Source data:
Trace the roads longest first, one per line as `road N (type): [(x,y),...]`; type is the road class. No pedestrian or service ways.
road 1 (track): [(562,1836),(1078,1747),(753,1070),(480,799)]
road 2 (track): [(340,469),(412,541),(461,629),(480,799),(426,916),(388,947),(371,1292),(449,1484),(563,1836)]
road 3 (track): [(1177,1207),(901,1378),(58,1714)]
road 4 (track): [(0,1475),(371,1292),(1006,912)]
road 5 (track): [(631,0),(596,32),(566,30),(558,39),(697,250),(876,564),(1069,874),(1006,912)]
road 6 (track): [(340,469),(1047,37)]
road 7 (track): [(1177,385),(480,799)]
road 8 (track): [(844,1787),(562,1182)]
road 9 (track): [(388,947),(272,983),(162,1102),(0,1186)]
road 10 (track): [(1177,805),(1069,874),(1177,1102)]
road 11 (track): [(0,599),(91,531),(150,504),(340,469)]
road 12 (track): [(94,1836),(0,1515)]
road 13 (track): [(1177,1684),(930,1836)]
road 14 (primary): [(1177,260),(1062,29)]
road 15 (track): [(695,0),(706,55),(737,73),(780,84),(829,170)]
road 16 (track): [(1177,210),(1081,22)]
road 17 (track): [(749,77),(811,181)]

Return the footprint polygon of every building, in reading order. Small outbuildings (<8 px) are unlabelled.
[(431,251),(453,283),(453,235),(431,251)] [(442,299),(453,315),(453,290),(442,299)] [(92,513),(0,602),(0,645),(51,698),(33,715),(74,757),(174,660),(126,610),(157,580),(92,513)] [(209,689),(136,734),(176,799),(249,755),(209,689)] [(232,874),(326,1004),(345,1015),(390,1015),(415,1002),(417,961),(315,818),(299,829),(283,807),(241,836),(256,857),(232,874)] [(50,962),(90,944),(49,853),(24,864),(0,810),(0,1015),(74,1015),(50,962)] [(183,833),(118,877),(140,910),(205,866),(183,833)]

▶ **Exercise objective**:
All of the entries above must be quoted exactly.

▶ **Solution to this exercise**:
Trace the roads longest first, one per line as `road N (type): [(x,y),...]`; type is the road class. No pedestrian or service ways.
road 1 (track): [(562,1836),(1078,1747),(753,1070),(480,799)]
road 2 (track): [(340,469),(412,541),(461,629),(480,799),(426,916),(388,947),(371,1292),(449,1484),(563,1836)]
road 3 (track): [(1177,1207),(901,1378),(58,1714)]
road 4 (track): [(0,1475),(371,1292),(1006,912)]
road 5 (track): [(631,0),(596,32),(566,30),(558,39),(697,250),(876,564),(1069,874),(1006,912)]
road 6 (track): [(340,469),(1047,37)]
road 7 (track): [(1177,385),(480,799)]
road 8 (track): [(844,1787),(562,1182)]
road 9 (track): [(388,947),(272,983),(162,1102),(0,1186)]
road 10 (track): [(1177,805),(1069,874),(1177,1102)]
road 11 (track): [(0,599),(91,531),(150,504),(340,469)]
road 12 (track): [(94,1836),(0,1515)]
road 13 (track): [(1177,1684),(930,1836)]
road 14 (primary): [(1177,260),(1062,29)]
road 15 (track): [(695,0),(706,55),(737,73),(780,84),(829,170)]
road 16 (track): [(1177,210),(1081,22)]
road 17 (track): [(749,77),(811,181)]

Return the footprint polygon of every building, in reading order. Small outbuildings (<8 px) are unlabelled.
[(431,251),(453,283),(453,235),(431,251)] [(442,299),(453,315),(453,290),(442,299)] [(92,513),(0,602),(0,645),(51,698),(33,715),(74,757),(174,660),(126,610),(157,580),(92,513)] [(209,689),(136,734),(176,799),(249,755),(209,689)] [(232,874),(326,1004),(345,1015),(390,1015),(415,1002),(417,961),(315,818),(299,829),(283,807),(241,836),(256,857),(232,874)] [(50,962),(90,944),(49,853),(24,864),(0,810),(0,1015),(74,1015),(50,962)] [(183,833),(118,877),(140,910),(205,866),(183,833)]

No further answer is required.